EXERCISE GOAL> Every line of the entries below from the one containing "(346, 105) = (226, 141): none -> yellow car" to the one containing "(714, 159) = (588, 123): blue", both ends included, must be written out exactly. No other line belongs in the answer.

Stored items

★ ★ ★ ★ ★ ★ ★

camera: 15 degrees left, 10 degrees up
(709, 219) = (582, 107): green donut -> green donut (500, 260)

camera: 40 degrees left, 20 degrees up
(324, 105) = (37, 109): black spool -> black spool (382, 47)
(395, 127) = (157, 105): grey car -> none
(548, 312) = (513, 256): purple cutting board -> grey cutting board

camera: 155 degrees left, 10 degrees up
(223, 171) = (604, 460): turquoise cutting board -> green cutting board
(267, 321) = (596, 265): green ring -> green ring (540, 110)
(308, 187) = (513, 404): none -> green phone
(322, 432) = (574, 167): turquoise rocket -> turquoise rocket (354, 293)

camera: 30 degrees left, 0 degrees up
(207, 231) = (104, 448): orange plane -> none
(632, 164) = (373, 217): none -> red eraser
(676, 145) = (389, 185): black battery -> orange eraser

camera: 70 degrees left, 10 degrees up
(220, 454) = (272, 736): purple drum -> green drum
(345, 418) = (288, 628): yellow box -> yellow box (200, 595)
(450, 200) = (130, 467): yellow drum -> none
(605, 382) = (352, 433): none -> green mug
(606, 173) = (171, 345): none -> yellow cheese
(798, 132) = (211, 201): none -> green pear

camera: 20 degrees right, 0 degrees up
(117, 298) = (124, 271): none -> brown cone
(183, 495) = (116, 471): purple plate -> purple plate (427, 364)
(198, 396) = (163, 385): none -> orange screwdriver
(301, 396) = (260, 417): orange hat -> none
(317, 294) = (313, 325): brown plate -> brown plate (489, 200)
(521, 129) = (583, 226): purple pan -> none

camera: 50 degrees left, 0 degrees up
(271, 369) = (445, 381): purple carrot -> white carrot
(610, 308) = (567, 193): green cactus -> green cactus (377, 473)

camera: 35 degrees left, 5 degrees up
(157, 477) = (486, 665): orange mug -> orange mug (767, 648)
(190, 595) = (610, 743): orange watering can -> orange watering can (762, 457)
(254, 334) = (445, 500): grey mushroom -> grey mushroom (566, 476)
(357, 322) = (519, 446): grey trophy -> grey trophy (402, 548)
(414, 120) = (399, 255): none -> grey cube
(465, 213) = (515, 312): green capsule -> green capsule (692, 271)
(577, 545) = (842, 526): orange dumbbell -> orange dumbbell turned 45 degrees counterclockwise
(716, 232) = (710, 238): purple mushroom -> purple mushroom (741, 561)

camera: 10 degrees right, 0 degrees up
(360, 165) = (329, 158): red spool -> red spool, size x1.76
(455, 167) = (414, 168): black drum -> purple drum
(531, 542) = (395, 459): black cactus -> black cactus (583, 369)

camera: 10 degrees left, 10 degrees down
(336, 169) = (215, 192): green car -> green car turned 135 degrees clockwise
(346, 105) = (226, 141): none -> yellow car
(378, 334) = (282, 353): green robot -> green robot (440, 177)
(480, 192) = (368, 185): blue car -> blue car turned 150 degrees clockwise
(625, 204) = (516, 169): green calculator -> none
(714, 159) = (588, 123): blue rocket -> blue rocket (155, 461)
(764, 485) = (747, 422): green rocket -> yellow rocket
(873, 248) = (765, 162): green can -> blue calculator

★ ★ ★ ★ ★ ★ ★

SOLUTION FOR THIS PROBLEM>
(346, 105) = (226, 141): none -> yellow car
(378, 334) = (282, 353): green robot -> green robot (440, 177)
(480, 192) = (368, 185): blue car -> blue car turned 150 degrees clockwise
(625, 204) = (516, 169): green calculator -> none
(714, 159) = (588, 123): blue rocket -> blue rocket (155, 461)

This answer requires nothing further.